- DIRECTIONS
Leaving out all pictures, return the records word for word.

- Change detection outputs

==============================

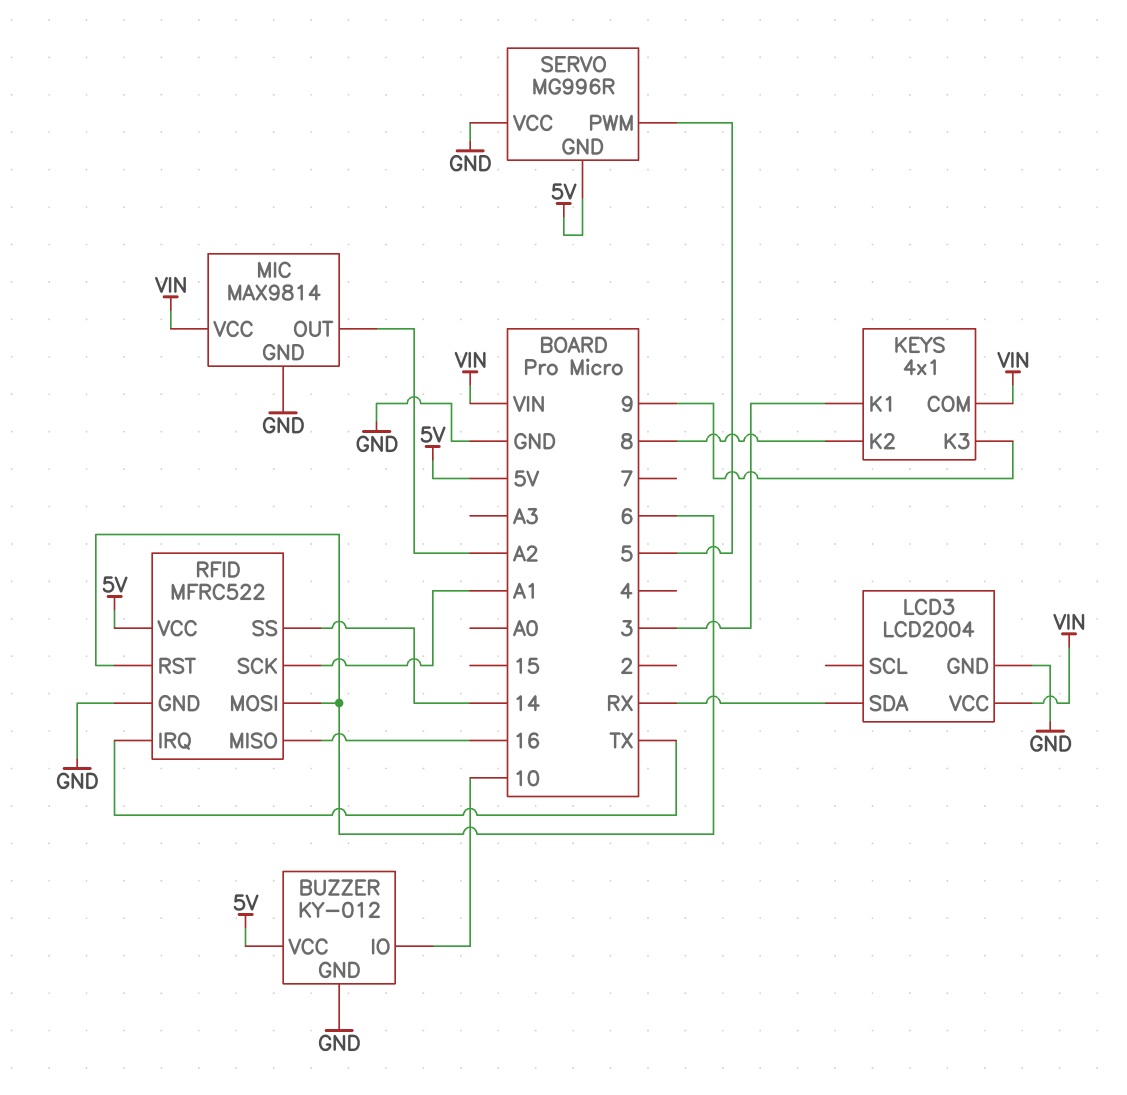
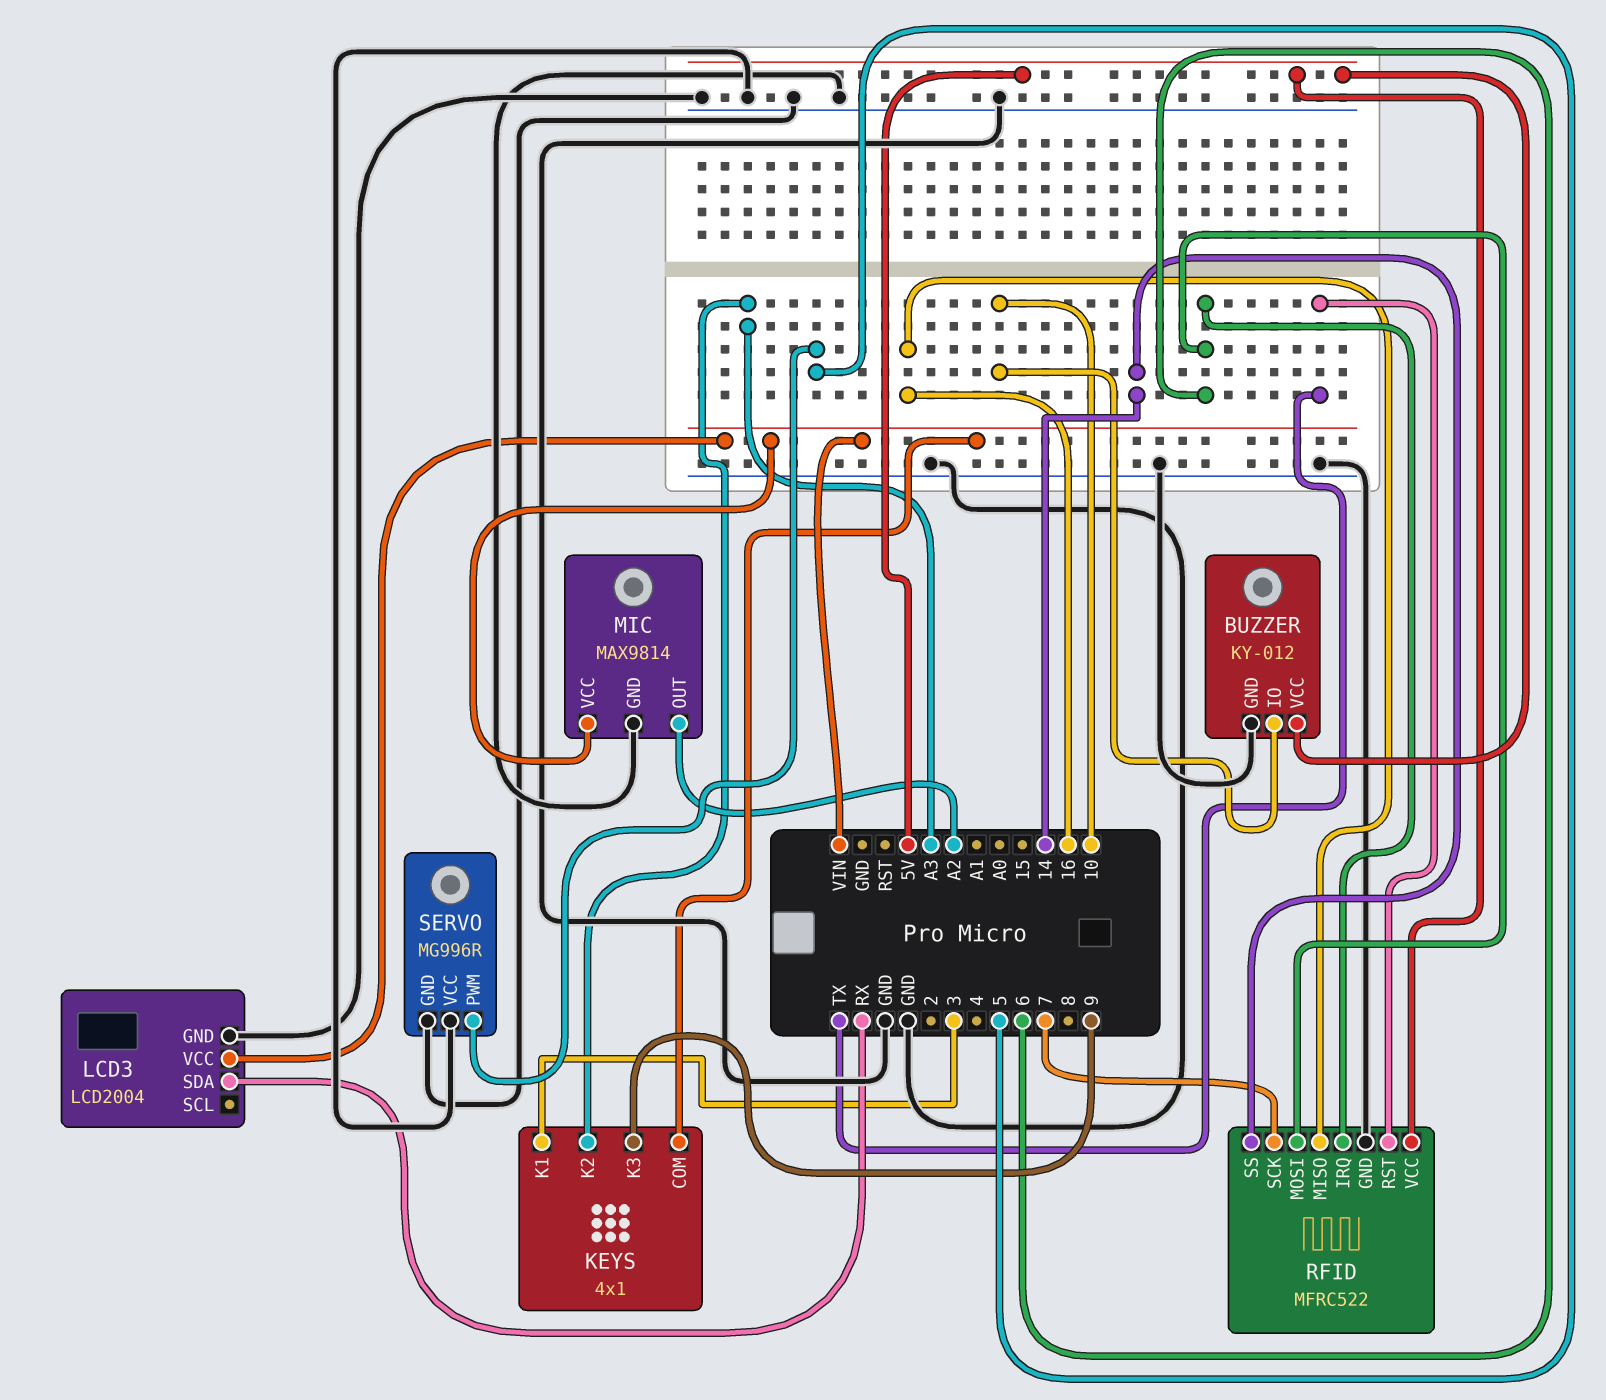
KEYS pin K2: 8 -> A3
RFID pin IRQ: TX -> 6
RFID pin RST: 6 -> TX
RFID pin SCK: A1 -> 7
SERVO pin GND: 5V -> GND

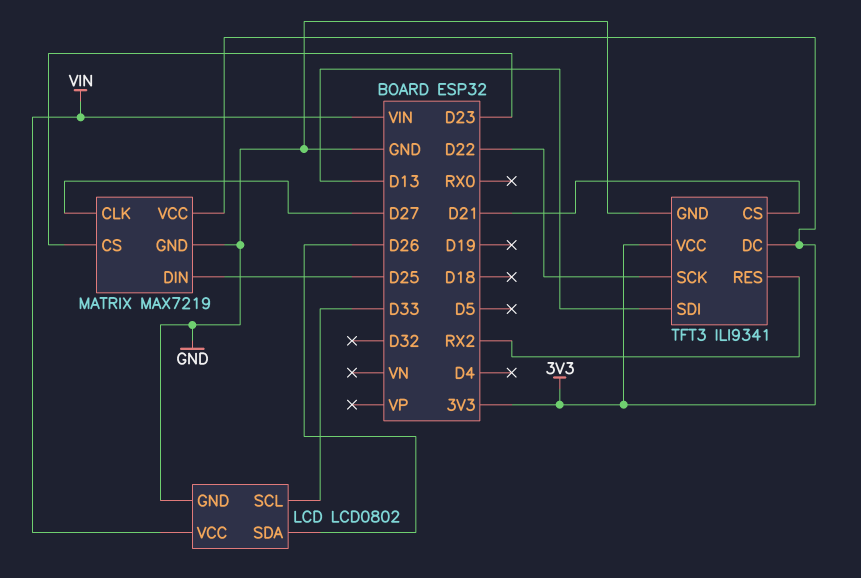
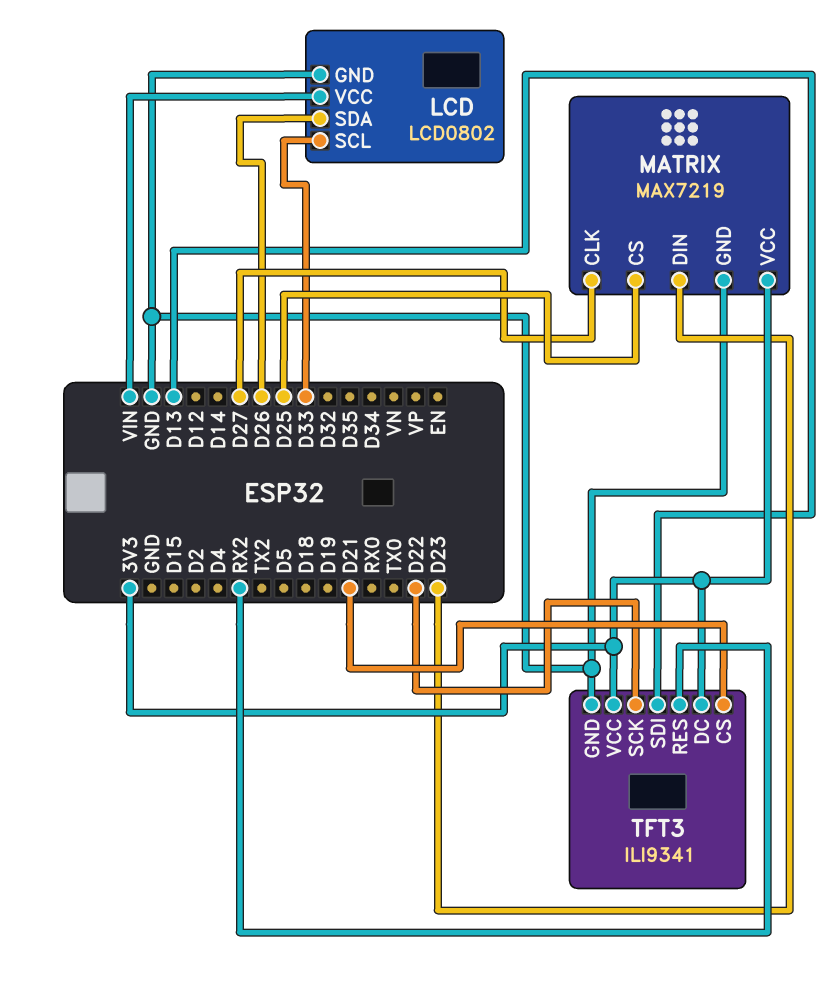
MATRIX pin CS: D23 -> D25
MATRIX pin DIN: D25 -> D23

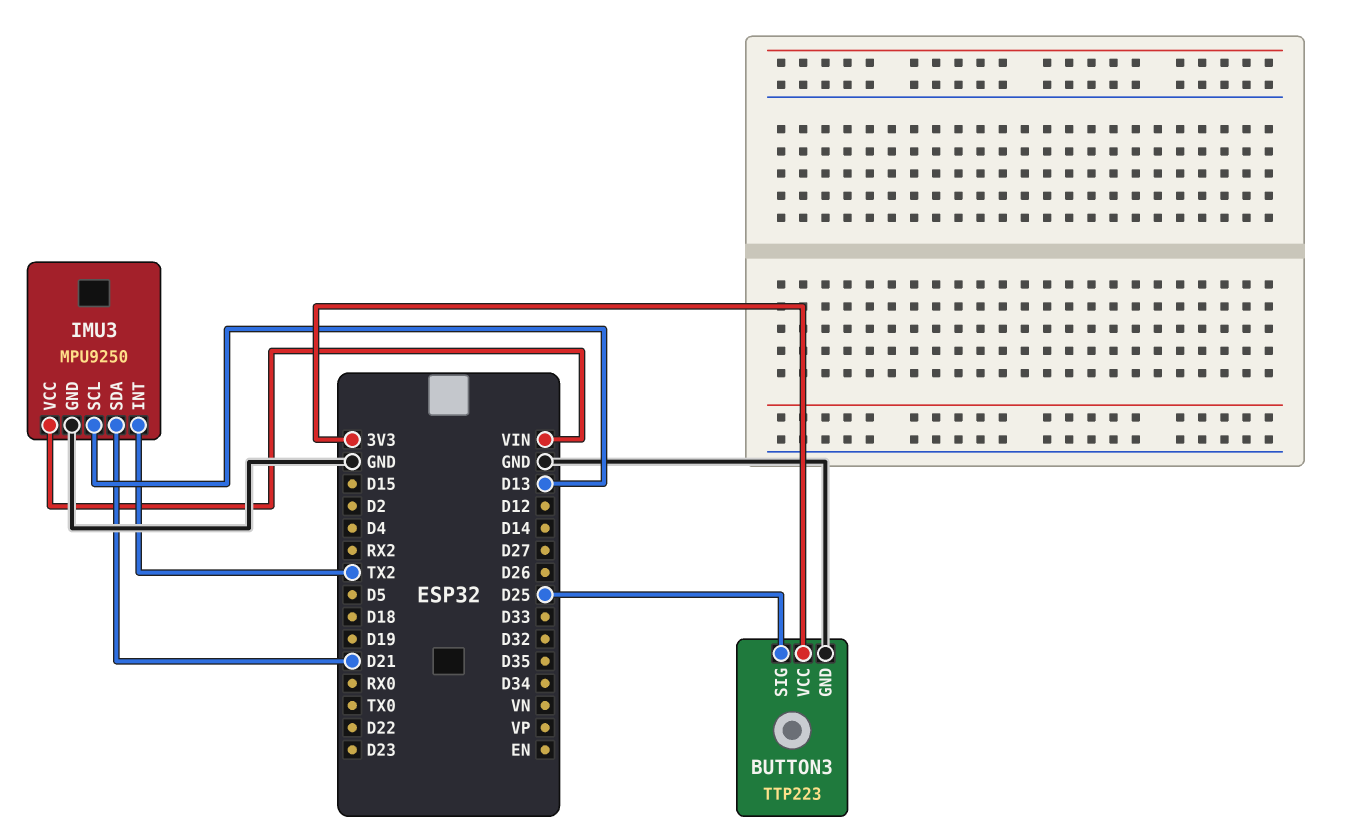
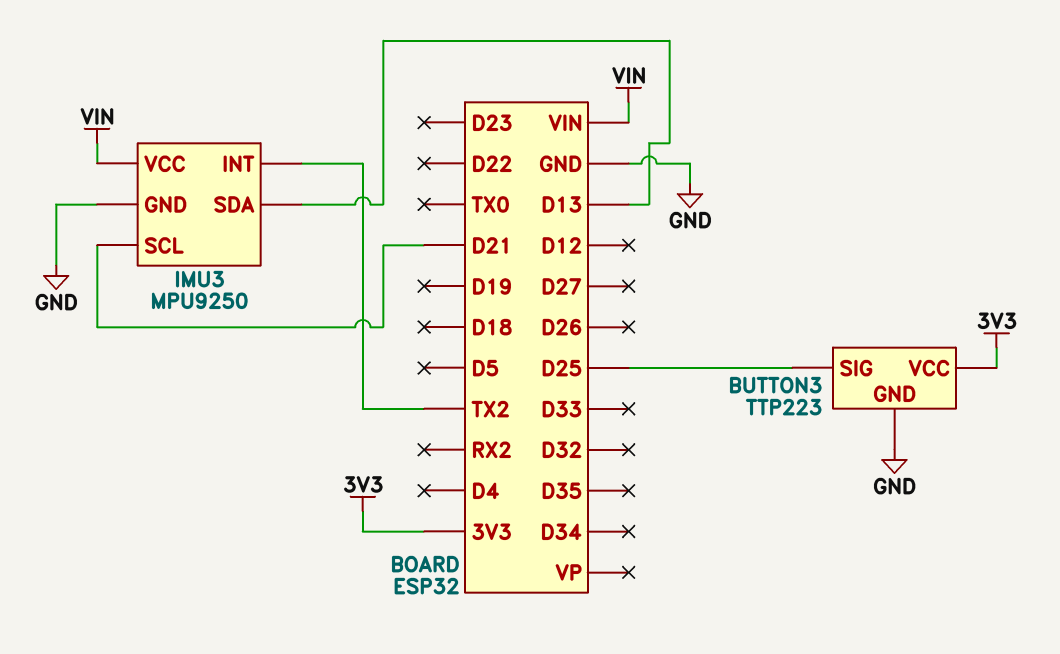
IMU3 pin SCL: D13 -> D21
IMU3 pin SDA: D21 -> D13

==============================

- RESPONSE BOX
KEYS pin K2: 8 -> A3
RFID pin IRQ: TX -> 6
RFID pin RST: 6 -> TX
RFID pin SCK: A1 -> 7
SERVO pin GND: 5V -> GND

MATRIX pin CS: D23 -> D25
MATRIX pin DIN: D25 -> D23

IMU3 pin SCL: D13 -> D21
IMU3 pin SDA: D21 -> D13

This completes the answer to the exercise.